*TASK STATEMENT*. The entries below need to be written out exactly, with no pictures included.

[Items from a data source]
-------
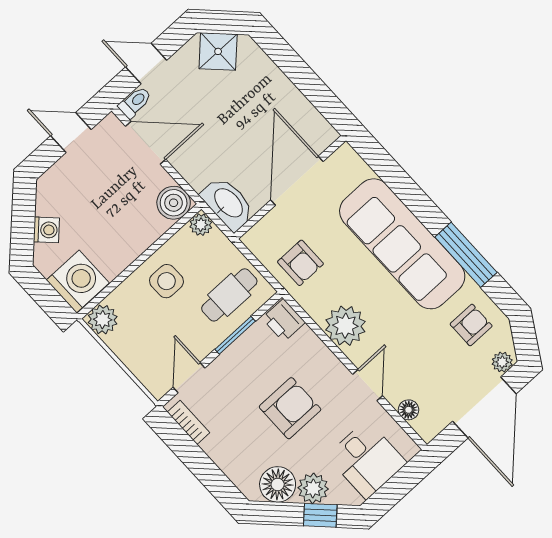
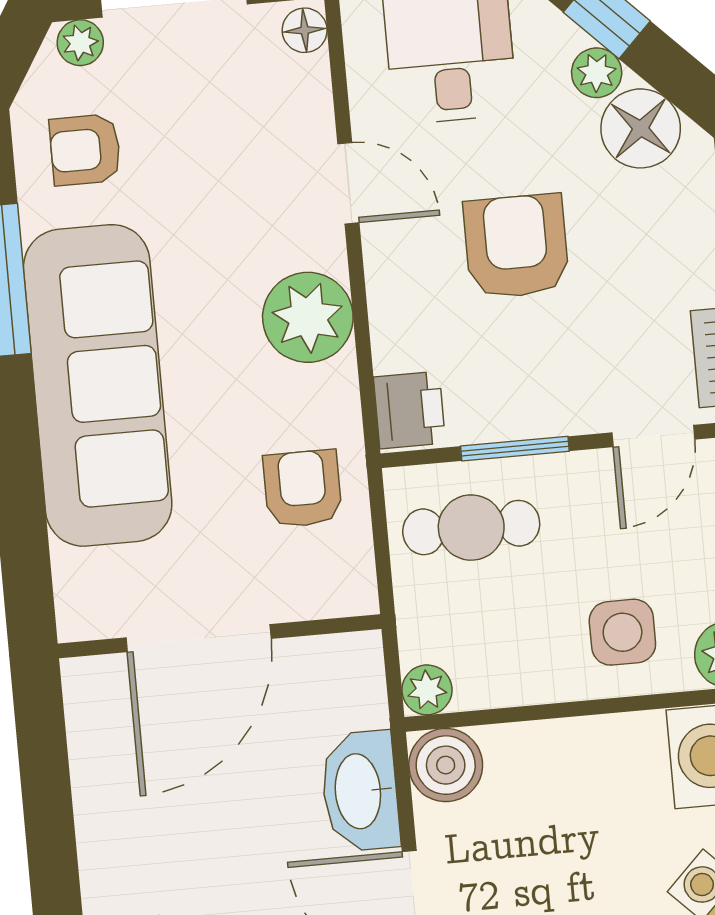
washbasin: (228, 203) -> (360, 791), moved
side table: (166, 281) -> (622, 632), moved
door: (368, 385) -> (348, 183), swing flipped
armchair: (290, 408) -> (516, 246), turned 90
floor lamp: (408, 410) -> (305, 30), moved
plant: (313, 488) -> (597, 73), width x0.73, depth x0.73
-------
*RESPONSE TO THE TASK*.
washbasin: (228, 203) -> (360, 791), moved
side table: (166, 281) -> (622, 632), moved
door: (368, 385) -> (348, 183), swing flipped
armchair: (290, 408) -> (516, 246), turned 90
floor lamp: (408, 410) -> (305, 30), moved
plant: (313, 488) -> (597, 73), width x0.73, depth x0.73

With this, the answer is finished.